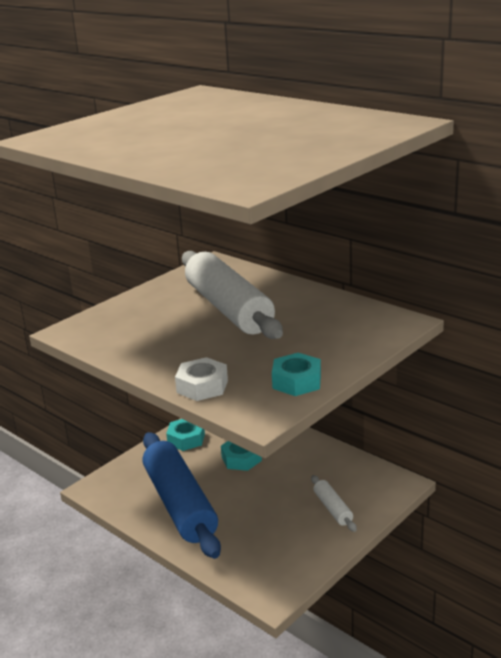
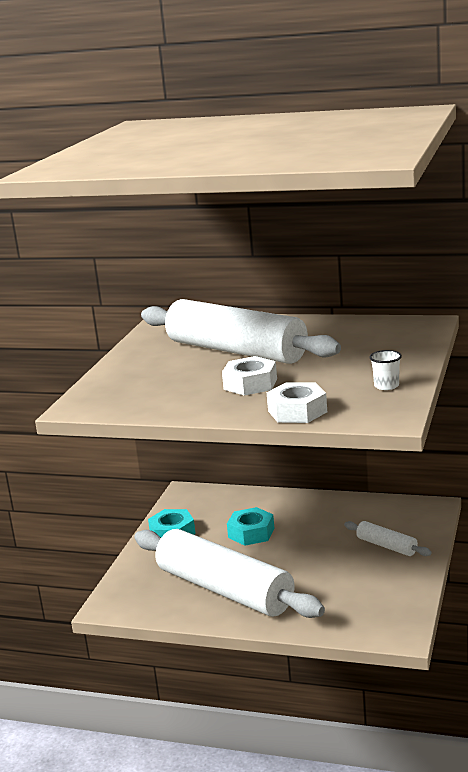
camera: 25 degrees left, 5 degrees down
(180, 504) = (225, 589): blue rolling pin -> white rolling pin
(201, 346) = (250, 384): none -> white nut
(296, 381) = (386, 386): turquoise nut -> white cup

### Problem requirements
All lines from the one containing "(180, 504) = (225, 589): blue" to the end of the data above are to be set down exactly; no others belong in the answer.

### Response for this exercise
(180, 504) = (225, 589): blue rolling pin -> white rolling pin
(201, 346) = (250, 384): none -> white nut
(296, 381) = (386, 386): turquoise nut -> white cup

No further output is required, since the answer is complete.